TASK TO CARRY OUT:
Every line of the entries below that mentions "orange" is to be copied out.

RECORDS FOR THE TASK:
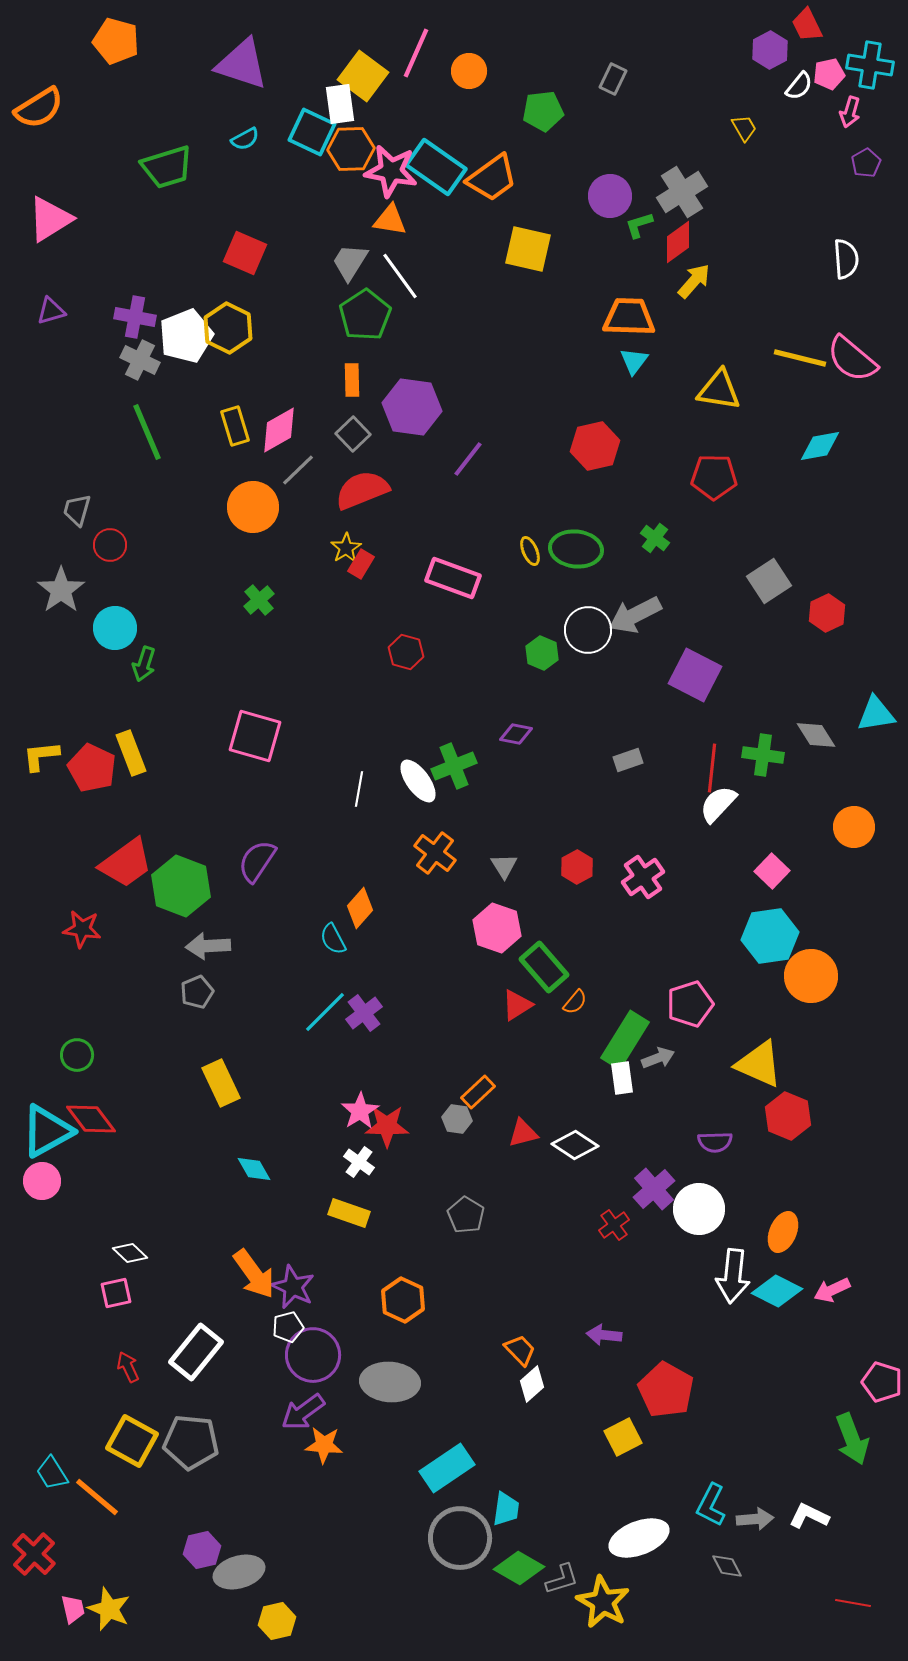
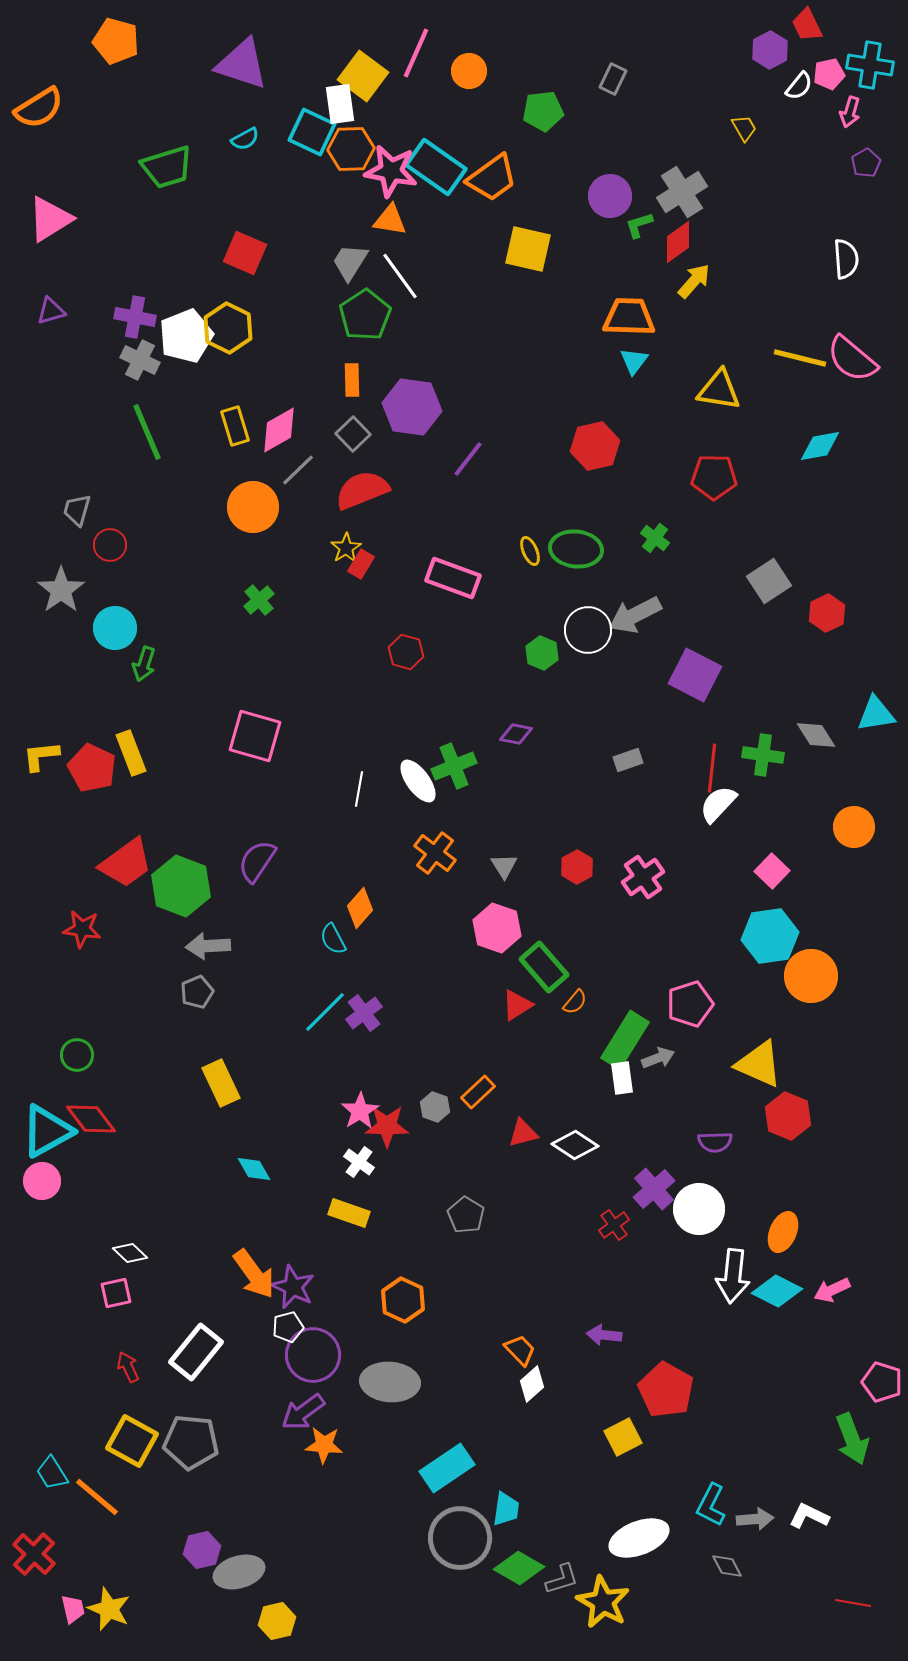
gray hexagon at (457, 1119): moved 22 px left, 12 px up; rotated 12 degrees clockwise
--
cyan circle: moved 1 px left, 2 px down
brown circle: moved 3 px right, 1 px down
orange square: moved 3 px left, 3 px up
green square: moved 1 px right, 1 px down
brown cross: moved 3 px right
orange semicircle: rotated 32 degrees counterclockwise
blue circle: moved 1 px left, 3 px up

OUTPUT FOR THIS TASK:
orange square: moved 3 px left, 3 px up
orange semicircle: rotated 32 degrees counterclockwise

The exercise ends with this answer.